### What you have to do
Reproduce verbatim the portion of the records that opens with the line containing "trunks (573, 1838)" and closes with the final line of the records, including both ends and nothing outside that span.

### Input
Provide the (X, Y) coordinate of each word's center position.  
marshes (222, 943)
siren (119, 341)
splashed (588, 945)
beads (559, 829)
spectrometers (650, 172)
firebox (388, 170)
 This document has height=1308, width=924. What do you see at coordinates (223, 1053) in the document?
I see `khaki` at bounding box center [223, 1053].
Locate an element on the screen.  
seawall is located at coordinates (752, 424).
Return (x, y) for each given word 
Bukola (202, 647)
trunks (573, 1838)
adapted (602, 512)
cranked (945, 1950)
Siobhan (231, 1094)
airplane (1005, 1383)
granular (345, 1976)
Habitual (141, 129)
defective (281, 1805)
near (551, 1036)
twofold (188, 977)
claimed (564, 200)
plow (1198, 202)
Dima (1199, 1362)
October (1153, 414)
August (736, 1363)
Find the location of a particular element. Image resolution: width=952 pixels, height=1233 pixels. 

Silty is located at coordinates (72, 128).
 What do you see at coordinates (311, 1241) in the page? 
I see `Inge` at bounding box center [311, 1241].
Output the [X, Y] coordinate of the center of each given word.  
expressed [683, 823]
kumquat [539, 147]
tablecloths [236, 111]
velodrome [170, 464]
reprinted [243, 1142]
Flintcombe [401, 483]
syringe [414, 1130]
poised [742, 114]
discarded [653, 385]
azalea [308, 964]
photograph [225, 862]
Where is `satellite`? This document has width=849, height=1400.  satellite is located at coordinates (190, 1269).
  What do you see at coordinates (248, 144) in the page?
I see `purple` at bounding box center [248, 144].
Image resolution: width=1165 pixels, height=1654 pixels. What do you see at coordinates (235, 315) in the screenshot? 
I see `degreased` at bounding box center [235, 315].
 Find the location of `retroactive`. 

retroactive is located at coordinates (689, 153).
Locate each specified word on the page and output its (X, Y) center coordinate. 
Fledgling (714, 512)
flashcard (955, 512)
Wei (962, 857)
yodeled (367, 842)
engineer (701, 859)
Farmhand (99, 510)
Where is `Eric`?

### Solution
trunks (573, 1838)
adapted (602, 512)
cranked (945, 1950)
Siobhan (231, 1094)
airplane (1005, 1383)
granular (345, 1976)
Habitual (141, 129)
defective (281, 1805)
near (551, 1036)
twofold (188, 977)
claimed (564, 200)
plow (1198, 202)
Dima (1199, 1362)
October (1153, 414)
August (736, 1363)
Find the location of a particular element. Image resolution: width=952 pixels, height=1233 pixels. 

Silty is located at coordinates (72, 128).
 What do you see at coordinates (311, 1241) in the page? 
I see `Inge` at bounding box center [311, 1241].
Output the [X, Y] coordinate of the center of each given word.  
expressed [683, 823]
kumquat [539, 147]
tablecloths [236, 111]
velodrome [170, 464]
reprinted [243, 1142]
Flintcombe [401, 483]
syringe [414, 1130]
poised [742, 114]
discarded [653, 385]
azalea [308, 964]
photograph [225, 862]
Where is `satellite`? This document has width=849, height=1400.  satellite is located at coordinates (190, 1269).
  What do you see at coordinates (248, 144) in the page?
I see `purple` at bounding box center [248, 144].
Image resolution: width=1165 pixels, height=1654 pixels. What do you see at coordinates (235, 315) in the screenshot? 
I see `degreased` at bounding box center [235, 315].
 Find the location of `retroactive`. 

retroactive is located at coordinates (689, 153).
Locate each specified word on the page and output its (X, Y) center coordinate. 
Fledgling (714, 512)
flashcard (955, 512)
Wei (962, 857)
yodeled (367, 842)
engineer (701, 859)
Farmhand (99, 510)
Where is `Eric`?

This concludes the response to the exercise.